# Task details:
Print each of the records below verbatim, with every line and coordinate unchanged.

------------------------------------

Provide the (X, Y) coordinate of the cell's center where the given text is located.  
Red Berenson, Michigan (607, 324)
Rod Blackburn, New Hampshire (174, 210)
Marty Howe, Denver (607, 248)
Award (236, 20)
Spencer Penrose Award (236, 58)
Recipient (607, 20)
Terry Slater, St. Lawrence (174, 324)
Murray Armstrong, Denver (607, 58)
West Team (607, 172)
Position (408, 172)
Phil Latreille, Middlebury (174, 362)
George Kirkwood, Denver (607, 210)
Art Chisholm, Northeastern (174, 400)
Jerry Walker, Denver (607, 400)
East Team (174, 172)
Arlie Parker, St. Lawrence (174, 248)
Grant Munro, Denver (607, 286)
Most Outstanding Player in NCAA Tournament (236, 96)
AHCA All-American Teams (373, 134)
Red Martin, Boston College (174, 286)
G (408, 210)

------------------------------------

# Answer for the task:
Provide the (X, Y) coordinate of the cell's center where the given text is located.  
Red Berenson, Michigan (607, 324)
Rod Blackburn, New Hampshire (174, 210)
Marty Howe, Denver (607, 248)
Award (236, 20)
Spencer Penrose Award (236, 58)
Recipient (607, 20)
Terry Slater, St. Lawrence (174, 324)
Murray Armstrong, Denver (607, 58)
West Team (607, 172)
Position (408, 172)
Phil Latreille, Middlebury (174, 362)
George Kirkwood, Denver (607, 210)
Art Chisholm, Northeastern (174, 400)
Jerry Walker, Denver (607, 400)
East Team (174, 172)
Arlie Parker, St. Lawrence (174, 248)
Grant Munro, Denver (607, 286)
Most Outstanding Player in NCAA Tournament (236, 96)
AHCA All-American Teams (373, 134)
Red Martin, Boston College (174, 286)
G (408, 210)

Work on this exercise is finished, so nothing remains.